WORK TO COMPLETE: Every record, from the first to the last, is to be printed again exactly.

Colored object listings
______
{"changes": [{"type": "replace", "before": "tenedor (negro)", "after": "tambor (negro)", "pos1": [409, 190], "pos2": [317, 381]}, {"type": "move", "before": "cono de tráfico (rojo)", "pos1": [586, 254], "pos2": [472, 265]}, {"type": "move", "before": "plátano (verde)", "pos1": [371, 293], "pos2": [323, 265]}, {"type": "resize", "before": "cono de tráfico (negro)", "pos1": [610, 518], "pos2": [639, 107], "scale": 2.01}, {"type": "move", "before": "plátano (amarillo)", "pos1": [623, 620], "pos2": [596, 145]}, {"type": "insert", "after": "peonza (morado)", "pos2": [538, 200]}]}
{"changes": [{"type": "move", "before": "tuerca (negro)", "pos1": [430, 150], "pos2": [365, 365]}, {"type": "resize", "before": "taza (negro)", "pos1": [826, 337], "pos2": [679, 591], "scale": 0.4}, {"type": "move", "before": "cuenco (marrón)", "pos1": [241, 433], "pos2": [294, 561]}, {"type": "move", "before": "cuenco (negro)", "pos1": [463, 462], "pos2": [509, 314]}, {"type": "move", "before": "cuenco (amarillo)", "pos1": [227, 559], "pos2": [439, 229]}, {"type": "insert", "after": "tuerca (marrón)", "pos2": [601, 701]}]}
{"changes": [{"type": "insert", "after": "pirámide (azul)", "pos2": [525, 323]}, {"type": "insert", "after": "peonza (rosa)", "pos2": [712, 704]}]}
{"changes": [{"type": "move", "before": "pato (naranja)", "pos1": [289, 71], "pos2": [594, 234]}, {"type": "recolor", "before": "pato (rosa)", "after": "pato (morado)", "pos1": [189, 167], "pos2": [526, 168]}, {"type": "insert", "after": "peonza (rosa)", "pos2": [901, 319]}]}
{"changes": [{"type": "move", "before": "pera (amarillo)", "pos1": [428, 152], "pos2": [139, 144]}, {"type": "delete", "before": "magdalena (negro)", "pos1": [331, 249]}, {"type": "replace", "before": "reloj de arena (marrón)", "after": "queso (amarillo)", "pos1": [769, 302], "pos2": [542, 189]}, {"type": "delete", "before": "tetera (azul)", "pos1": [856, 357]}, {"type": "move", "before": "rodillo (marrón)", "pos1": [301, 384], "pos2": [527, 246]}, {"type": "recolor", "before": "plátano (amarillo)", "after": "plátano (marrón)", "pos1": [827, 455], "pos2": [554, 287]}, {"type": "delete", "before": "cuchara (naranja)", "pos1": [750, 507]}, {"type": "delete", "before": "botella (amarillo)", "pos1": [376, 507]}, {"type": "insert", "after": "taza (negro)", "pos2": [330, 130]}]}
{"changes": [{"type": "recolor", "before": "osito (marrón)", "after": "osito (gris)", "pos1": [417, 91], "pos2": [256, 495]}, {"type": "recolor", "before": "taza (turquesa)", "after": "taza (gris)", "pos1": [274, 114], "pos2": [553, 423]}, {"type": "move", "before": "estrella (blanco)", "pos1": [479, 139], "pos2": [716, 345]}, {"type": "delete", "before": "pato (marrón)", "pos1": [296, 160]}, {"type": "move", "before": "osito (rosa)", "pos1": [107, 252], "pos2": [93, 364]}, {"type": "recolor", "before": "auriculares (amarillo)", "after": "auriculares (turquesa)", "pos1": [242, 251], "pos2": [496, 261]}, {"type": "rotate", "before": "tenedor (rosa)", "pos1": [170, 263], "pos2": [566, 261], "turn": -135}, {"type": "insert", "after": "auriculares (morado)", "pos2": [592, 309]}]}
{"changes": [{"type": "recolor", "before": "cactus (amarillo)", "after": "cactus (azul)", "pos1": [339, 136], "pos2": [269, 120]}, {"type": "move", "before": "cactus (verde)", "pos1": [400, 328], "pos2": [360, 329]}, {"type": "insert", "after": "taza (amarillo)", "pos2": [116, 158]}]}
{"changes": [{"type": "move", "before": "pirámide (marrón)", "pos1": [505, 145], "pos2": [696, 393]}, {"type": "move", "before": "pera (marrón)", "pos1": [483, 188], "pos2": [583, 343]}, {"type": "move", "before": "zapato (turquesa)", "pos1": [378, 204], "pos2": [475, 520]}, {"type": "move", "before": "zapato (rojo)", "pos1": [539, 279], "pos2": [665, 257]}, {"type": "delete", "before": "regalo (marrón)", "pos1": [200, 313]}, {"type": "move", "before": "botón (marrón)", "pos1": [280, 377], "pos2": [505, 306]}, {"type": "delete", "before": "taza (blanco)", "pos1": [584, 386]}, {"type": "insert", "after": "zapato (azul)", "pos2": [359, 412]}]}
______
REPLY TO THE EXERCISE:
{"changes": [{"type": "replace", "before": "tenedor (negro)", "after": "tambor (negro)", "pos1": [409, 190], "pos2": [317, 381]}, {"type": "move", "before": "cono de tráfico (rojo)", "pos1": [586, 254], "pos2": [472, 265]}, {"type": "move", "before": "plátano (verde)", "pos1": [371, 293], "pos2": [323, 265]}, {"type": "resize", "before": "cono de tráfico (negro)", "pos1": [610, 518], "pos2": [639, 107], "scale": 2.01}, {"type": "move", "before": "plátano (amarillo)", "pos1": [623, 620], "pos2": [596, 145]}, {"type": "insert", "after": "peonza (morado)", "pos2": [538, 200]}]}
{"changes": [{"type": "move", "before": "tuerca (negro)", "pos1": [430, 150], "pos2": [365, 365]}, {"type": "resize", "before": "taza (negro)", "pos1": [826, 337], "pos2": [679, 591], "scale": 0.4}, {"type": "move", "before": "cuenco (marrón)", "pos1": [241, 433], "pos2": [294, 561]}, {"type": "move", "before": "cuenco (negro)", "pos1": [463, 462], "pos2": [509, 314]}, {"type": "move", "before": "cuenco (amarillo)", "pos1": [227, 559], "pos2": [439, 229]}, {"type": "insert", "after": "tuerca (marrón)", "pos2": [601, 701]}]}
{"changes": [{"type": "insert", "after": "pirámide (azul)", "pos2": [525, 323]}, {"type": "insert", "after": "peonza (rosa)", "pos2": [712, 704]}]}
{"changes": [{"type": "move", "before": "pato (naranja)", "pos1": [289, 71], "pos2": [594, 234]}, {"type": "recolor", "before": "pato (rosa)", "after": "pato (morado)", "pos1": [189, 167], "pos2": [526, 168]}, {"type": "insert", "after": "peonza (rosa)", "pos2": [901, 319]}]}
{"changes": [{"type": "move", "before": "pera (amarillo)", "pos1": [428, 152], "pos2": [139, 144]}, {"type": "delete", "before": "magdalena (negro)", "pos1": [331, 249]}, {"type": "replace", "before": "reloj de arena (marrón)", "after": "queso (amarillo)", "pos1": [769, 302], "pos2": [542, 189]}, {"type": "delete", "before": "tetera (azul)", "pos1": [856, 357]}, {"type": "move", "before": "rodillo (marrón)", "pos1": [301, 384], "pos2": [527, 246]}, {"type": "recolor", "before": "plátano (amarillo)", "after": "plátano (marrón)", "pos1": [827, 455], "pos2": [554, 287]}, {"type": "delete", "before": "cuchara (naranja)", "pos1": [750, 507]}, {"type": "delete", "before": "botella (amarillo)", "pos1": [376, 507]}, {"type": "insert", "after": "taza (negro)", "pos2": [330, 130]}]}
{"changes": [{"type": "recolor", "before": "osito (marrón)", "after": "osito (gris)", "pos1": [417, 91], "pos2": [256, 495]}, {"type": "recolor", "before": "taza (turquesa)", "after": "taza (gris)", "pos1": [274, 114], "pos2": [553, 423]}, {"type": "move", "before": "estrella (blanco)", "pos1": [479, 139], "pos2": [716, 345]}, {"type": "delete", "before": "pato (marrón)", "pos1": [296, 160]}, {"type": "move", "before": "osito (rosa)", "pos1": [107, 252], "pos2": [93, 364]}, {"type": "recolor", "before": "auriculares (amarillo)", "after": "auriculares (turquesa)", "pos1": [242, 251], "pos2": [496, 261]}, {"type": "rotate", "before": "tenedor (rosa)", "pos1": [170, 263], "pos2": [566, 261], "turn": -135}, {"type": "insert", "after": "auriculares (morado)", "pos2": [592, 309]}]}
{"changes": [{"type": "recolor", "before": "cactus (amarillo)", "after": "cactus (azul)", "pos1": [339, 136], "pos2": [269, 120]}, {"type": "move", "before": "cactus (verde)", "pos1": [400, 328], "pos2": [360, 329]}, {"type": "insert", "after": "taza (amarillo)", "pos2": [116, 158]}]}
{"changes": [{"type": "move", "before": "pirámide (marrón)", "pos1": [505, 145], "pos2": [696, 393]}, {"type": "move", "before": "pera (marrón)", "pos1": [483, 188], "pos2": [583, 343]}, {"type": "move", "before": "zapato (turquesa)", "pos1": [378, 204], "pos2": [475, 520]}, {"type": "move", "before": "zapato (rojo)", "pos1": [539, 279], "pos2": [665, 257]}, {"type": "delete", "before": "regalo (marrón)", "pos1": [200, 313]}, {"type": "move", "before": "botón (marrón)", "pos1": [280, 377], "pos2": [505, 306]}, {"type": "delete", "before": "taza (blanco)", "pos1": [584, 386]}, {"type": "insert", "after": "zapato (azul)", "pos2": [359, 412]}]}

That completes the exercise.